WHAT NEEDS TO BE DONE: The records that follow are to be printed exactly, with no images.

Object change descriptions

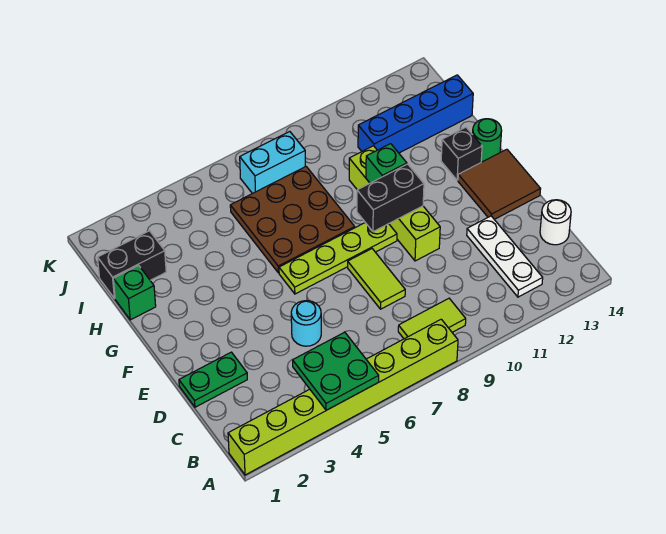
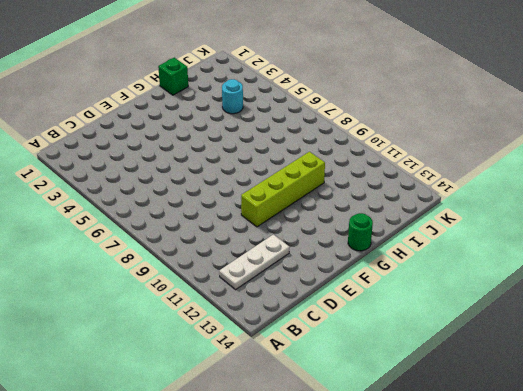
cyan round brick I4 level 1 -> cyan round brick D5 level 1
none -> lime brick A1:A8 level 1
none -> lime tile B8:B9 level 1
none -> white round brick C14 level 1

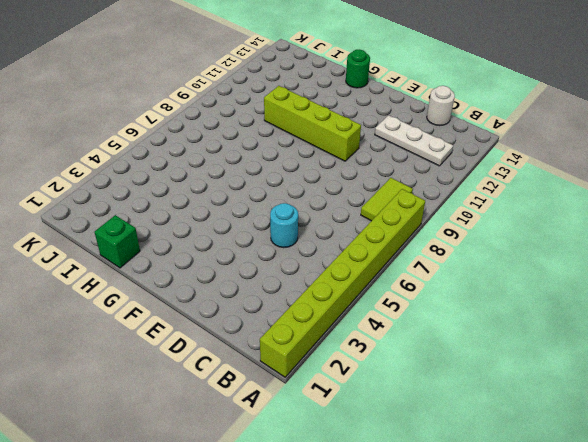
none -> green plate D1:D2 level 1
none -> lime tile D8:E8 level 1
none -> brown tile E13:F14 level 1

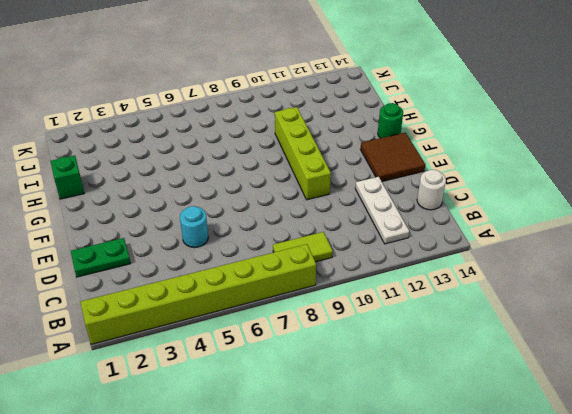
none -> lime tile D8:E8 level 1
none -> lime plate F6:F9 level 1
none -> brown plate G6:I8 level 1

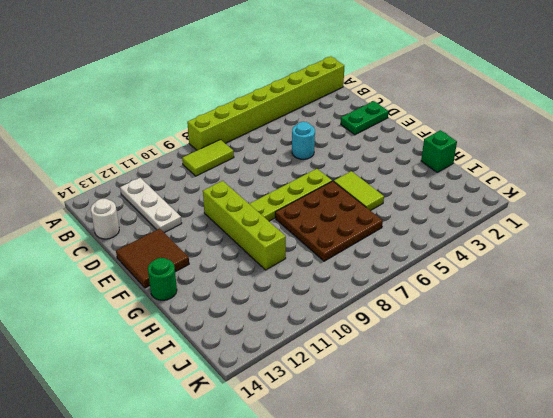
lime tile G5:H5 level 1 -> lime tile D8:E8 level 1
none -> black brick G13 level 1
none -> black brick I1:I2 level 1
none -> blue brick I11:I14 level 1

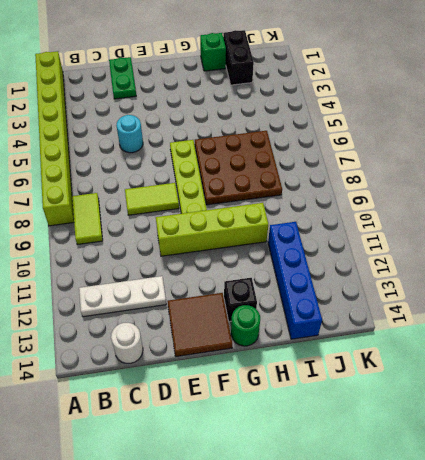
none -> cyan brick J7:J8 level 1
none -> green plate A4:B5 level 2
none -> black brick F9:F10 level 2

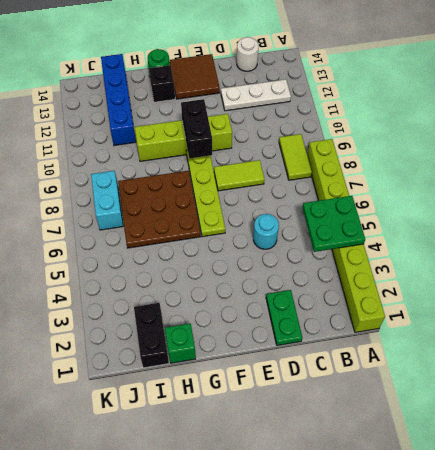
none -> green brick G10 level 2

EXERCISE RESULT:
cyan round brick I4 level 1 -> cyan round brick D5 level 1
none -> lime brick A1:A8 level 1
none -> lime tile B8:B9 level 1
none -> white round brick C14 level 1

none -> green plate D1:D2 level 1
none -> lime tile D8:E8 level 1
none -> brown tile E13:F14 level 1

none -> lime tile D8:E8 level 1
none -> lime plate F6:F9 level 1
none -> brown plate G6:I8 level 1

lime tile G5:H5 level 1 -> lime tile D8:E8 level 1
none -> black brick G13 level 1
none -> black brick I1:I2 level 1
none -> blue brick I11:I14 level 1

none -> cyan brick J7:J8 level 1
none -> green plate A4:B5 level 2
none -> black brick F9:F10 level 2

none -> green brick G10 level 2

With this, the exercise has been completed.